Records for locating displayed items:

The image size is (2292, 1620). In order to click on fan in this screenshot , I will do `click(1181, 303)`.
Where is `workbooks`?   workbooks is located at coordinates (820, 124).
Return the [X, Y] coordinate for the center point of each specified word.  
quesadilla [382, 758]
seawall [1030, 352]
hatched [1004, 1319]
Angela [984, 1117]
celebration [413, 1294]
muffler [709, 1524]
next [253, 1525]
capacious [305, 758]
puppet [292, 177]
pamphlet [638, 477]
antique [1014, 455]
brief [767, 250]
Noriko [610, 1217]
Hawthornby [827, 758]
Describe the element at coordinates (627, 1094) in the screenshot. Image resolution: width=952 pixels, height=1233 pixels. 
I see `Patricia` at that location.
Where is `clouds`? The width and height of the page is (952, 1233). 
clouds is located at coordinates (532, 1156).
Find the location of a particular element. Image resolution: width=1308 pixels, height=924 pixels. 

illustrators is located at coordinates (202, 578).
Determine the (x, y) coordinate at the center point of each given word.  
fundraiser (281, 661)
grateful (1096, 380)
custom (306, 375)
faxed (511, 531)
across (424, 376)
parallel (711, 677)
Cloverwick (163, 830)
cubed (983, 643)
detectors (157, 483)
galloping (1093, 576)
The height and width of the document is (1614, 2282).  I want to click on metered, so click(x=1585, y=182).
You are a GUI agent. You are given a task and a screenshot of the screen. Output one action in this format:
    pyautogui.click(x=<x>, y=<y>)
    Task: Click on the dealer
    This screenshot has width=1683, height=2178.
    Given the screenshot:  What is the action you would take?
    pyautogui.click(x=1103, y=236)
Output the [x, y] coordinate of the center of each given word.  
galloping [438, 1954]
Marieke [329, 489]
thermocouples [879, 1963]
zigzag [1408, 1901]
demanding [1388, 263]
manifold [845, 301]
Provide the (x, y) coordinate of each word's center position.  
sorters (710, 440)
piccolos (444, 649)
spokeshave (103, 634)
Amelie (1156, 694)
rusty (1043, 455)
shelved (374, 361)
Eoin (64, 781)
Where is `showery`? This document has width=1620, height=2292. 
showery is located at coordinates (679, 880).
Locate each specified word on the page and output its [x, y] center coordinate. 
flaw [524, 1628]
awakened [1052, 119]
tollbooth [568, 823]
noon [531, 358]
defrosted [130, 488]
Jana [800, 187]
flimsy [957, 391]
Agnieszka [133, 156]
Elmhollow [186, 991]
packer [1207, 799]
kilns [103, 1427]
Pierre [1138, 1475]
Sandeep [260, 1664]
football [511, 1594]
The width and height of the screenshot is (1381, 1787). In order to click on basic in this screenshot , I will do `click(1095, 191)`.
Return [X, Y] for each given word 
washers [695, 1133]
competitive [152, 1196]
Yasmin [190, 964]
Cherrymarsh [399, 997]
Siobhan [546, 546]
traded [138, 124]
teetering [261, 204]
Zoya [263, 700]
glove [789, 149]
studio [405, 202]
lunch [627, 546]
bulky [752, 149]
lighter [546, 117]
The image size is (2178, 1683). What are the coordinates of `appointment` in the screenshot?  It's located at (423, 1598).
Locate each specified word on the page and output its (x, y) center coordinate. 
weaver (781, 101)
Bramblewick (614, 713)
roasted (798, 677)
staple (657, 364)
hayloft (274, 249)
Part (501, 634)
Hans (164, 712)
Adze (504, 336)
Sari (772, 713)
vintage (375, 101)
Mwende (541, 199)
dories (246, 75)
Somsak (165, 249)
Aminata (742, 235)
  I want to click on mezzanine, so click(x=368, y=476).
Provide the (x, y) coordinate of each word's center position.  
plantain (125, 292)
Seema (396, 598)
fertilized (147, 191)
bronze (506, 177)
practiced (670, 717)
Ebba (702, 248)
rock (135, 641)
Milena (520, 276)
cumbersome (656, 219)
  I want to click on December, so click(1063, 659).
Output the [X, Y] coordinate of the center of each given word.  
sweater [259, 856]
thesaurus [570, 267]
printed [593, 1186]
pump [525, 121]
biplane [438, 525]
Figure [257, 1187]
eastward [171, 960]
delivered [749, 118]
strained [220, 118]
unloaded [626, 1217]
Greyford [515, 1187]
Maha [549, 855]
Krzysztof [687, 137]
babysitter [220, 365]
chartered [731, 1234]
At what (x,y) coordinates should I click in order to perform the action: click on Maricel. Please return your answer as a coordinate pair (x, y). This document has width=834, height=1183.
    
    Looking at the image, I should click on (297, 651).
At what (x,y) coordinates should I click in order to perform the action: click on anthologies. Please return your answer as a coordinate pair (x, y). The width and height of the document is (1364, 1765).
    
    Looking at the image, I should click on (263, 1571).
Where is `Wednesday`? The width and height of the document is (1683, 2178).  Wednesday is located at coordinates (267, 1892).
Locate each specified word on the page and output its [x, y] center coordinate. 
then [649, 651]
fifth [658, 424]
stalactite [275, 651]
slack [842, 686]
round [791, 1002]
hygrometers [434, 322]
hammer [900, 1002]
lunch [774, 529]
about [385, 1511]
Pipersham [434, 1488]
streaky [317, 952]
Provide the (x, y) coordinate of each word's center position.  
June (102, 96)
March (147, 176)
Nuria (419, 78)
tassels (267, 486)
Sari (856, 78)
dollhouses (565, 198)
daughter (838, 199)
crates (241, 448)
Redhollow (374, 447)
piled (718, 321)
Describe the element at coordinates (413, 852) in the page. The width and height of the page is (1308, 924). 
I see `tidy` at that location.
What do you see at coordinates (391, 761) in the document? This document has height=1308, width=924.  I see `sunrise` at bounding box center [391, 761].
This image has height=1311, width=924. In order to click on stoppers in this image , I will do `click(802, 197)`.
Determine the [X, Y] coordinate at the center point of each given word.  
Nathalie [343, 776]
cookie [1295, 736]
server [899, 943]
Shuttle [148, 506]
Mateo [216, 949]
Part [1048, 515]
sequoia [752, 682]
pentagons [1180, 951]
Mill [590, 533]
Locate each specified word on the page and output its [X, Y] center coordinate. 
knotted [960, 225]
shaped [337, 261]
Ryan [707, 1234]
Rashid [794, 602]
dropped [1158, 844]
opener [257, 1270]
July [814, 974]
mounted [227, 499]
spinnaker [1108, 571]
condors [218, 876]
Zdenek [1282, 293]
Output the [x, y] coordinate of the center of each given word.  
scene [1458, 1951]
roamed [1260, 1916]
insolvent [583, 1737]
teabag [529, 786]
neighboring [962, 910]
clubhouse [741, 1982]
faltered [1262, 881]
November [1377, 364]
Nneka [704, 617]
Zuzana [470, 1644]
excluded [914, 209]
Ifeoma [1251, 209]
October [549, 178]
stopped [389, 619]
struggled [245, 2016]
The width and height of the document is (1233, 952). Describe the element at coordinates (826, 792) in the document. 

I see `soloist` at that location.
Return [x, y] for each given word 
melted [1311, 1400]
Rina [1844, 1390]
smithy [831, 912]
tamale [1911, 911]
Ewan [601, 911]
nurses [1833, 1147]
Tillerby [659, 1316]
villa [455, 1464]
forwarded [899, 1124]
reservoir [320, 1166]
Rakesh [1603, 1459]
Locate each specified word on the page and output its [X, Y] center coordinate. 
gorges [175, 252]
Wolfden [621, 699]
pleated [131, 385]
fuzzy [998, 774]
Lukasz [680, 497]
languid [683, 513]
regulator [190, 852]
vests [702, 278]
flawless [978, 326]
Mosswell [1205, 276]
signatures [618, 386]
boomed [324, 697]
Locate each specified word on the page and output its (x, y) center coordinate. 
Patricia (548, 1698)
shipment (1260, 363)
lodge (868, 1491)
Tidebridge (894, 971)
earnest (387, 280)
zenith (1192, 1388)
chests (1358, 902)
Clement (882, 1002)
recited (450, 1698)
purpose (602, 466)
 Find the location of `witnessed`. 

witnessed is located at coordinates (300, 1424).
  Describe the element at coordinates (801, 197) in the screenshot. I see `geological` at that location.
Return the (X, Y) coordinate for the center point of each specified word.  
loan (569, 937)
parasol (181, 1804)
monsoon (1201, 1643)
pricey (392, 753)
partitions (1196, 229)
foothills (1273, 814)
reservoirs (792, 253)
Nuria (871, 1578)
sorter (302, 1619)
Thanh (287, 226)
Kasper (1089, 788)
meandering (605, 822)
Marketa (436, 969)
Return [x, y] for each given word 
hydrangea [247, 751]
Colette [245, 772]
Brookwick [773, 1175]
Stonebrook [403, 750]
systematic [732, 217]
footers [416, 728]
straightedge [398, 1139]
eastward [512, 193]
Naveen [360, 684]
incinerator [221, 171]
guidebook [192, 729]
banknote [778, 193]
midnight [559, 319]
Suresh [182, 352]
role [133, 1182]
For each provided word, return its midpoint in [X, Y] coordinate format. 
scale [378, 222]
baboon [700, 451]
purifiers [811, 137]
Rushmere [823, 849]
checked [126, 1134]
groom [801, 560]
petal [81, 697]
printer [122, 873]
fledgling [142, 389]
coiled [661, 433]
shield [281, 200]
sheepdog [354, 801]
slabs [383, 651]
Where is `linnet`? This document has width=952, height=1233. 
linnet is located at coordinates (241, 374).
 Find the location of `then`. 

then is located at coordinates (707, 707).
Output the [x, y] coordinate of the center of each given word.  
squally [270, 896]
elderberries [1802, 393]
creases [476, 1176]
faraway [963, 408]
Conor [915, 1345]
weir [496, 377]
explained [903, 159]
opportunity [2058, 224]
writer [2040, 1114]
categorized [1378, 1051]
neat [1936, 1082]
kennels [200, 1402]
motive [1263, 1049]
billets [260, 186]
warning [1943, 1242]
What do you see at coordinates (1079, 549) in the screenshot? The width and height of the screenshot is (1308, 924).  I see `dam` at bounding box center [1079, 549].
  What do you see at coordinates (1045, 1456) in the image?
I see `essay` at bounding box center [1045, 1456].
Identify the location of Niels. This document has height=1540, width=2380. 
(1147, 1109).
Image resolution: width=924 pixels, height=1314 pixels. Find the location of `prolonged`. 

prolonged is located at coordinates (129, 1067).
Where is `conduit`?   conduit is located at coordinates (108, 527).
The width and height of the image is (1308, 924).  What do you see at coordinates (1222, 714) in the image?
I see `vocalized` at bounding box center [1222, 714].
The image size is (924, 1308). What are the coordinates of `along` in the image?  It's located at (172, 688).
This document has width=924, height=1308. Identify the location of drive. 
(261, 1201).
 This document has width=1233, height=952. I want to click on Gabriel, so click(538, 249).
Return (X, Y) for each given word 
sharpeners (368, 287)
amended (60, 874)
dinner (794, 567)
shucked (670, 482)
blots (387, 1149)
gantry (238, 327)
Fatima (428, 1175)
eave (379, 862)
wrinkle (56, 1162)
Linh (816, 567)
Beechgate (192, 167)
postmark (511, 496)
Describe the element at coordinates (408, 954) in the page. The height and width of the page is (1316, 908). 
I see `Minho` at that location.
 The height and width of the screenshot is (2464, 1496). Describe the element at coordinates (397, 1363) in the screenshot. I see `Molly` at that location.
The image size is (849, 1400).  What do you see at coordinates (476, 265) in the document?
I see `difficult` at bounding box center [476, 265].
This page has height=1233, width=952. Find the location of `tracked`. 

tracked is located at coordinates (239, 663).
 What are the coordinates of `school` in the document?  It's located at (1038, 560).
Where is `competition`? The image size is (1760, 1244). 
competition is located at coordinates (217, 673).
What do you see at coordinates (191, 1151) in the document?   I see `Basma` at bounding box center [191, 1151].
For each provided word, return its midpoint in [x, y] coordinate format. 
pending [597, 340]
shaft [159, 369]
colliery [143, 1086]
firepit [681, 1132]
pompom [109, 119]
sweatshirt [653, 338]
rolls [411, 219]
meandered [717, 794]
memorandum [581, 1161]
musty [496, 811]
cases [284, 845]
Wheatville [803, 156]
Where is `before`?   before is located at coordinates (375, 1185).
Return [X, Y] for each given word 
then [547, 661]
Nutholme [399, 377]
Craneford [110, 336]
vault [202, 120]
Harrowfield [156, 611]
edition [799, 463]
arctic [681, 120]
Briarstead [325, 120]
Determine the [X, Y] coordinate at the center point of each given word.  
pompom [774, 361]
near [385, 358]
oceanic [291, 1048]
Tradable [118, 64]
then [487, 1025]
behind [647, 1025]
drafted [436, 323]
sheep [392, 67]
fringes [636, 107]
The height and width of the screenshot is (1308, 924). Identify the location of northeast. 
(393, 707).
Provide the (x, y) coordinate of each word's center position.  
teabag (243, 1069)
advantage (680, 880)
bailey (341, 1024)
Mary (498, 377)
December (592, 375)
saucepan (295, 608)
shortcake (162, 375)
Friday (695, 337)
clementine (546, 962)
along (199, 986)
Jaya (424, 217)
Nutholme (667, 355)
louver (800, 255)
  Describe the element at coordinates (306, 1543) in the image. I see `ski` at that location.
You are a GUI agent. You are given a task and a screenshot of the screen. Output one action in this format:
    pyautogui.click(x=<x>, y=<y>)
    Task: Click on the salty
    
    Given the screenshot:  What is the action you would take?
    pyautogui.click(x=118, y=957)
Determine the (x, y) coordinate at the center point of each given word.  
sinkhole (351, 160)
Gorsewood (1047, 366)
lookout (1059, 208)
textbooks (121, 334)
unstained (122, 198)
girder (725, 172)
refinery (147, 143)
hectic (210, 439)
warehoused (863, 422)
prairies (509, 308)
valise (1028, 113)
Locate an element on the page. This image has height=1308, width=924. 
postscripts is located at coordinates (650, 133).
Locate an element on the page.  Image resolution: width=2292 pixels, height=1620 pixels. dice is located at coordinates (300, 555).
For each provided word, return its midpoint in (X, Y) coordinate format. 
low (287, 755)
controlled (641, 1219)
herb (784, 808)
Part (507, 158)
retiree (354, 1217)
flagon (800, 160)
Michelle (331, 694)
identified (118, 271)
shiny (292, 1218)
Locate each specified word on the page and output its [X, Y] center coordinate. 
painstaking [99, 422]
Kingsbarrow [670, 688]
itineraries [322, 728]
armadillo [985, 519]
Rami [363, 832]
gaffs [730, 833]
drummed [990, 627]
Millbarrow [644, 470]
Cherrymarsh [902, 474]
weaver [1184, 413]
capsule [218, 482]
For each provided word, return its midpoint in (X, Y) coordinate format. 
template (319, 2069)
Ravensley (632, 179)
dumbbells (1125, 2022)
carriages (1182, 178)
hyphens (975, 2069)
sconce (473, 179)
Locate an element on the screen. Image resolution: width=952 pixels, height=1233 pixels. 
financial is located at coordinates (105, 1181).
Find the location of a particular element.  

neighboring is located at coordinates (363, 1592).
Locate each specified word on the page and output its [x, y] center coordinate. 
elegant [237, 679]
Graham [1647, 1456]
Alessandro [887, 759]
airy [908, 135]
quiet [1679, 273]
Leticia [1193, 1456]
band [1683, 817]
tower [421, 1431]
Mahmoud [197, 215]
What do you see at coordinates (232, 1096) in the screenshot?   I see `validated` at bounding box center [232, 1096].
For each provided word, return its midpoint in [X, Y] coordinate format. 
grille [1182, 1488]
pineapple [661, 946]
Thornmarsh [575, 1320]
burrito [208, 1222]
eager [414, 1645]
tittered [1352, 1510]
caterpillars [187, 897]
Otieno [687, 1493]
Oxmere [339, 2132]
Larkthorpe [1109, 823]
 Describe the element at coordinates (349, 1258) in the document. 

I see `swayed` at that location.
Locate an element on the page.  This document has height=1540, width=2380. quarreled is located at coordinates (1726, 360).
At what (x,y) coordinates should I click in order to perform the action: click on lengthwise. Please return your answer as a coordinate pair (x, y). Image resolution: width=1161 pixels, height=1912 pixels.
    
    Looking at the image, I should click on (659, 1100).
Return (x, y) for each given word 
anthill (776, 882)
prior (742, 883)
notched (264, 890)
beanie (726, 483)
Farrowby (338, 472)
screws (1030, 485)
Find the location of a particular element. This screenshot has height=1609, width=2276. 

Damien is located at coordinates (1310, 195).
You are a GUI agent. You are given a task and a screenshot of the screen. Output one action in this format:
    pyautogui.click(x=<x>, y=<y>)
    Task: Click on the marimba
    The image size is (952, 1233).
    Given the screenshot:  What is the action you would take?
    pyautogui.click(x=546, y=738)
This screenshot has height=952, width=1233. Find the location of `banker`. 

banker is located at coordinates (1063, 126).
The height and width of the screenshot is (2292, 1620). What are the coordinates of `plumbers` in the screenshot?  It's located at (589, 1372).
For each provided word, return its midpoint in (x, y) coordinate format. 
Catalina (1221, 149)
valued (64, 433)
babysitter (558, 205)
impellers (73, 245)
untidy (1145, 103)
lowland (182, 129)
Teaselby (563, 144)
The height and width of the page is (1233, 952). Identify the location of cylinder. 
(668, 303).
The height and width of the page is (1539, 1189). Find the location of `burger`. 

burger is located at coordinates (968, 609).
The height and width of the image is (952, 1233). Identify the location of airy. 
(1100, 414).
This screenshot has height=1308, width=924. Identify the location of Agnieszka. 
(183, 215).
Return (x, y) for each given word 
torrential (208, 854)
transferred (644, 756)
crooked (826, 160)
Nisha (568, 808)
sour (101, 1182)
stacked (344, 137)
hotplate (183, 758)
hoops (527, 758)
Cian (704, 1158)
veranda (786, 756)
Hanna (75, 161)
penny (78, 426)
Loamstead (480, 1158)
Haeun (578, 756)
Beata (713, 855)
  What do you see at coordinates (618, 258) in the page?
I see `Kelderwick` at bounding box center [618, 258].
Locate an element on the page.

Short exercise:
Copy out, unchanged, the lines of the records from the line with "hyphens (975, 2069)" to the line with "Larkthorpe [1109, 823]", including both of those lines.

Output for this task:
hyphens (975, 2069)
sconce (473, 179)
Locate an element on the screen. Image resolution: width=952 pixels, height=1233 pixels. 
financial is located at coordinates (105, 1181).
Find the location of a particular element.  

neighboring is located at coordinates (363, 1592).
Locate each specified word on the page and output its [x, y] center coordinate. 
elegant [237, 679]
Graham [1647, 1456]
Alessandro [887, 759]
airy [908, 135]
quiet [1679, 273]
Leticia [1193, 1456]
band [1683, 817]
tower [421, 1431]
Mahmoud [197, 215]
What do you see at coordinates (232, 1096) in the screenshot?   I see `validated` at bounding box center [232, 1096].
For each provided word, return its midpoint in [X, Y] coordinate format. 
grille [1182, 1488]
pineapple [661, 946]
Thornmarsh [575, 1320]
burrito [208, 1222]
eager [414, 1645]
tittered [1352, 1510]
caterpillars [187, 897]
Otieno [687, 1493]
Oxmere [339, 2132]
Larkthorpe [1109, 823]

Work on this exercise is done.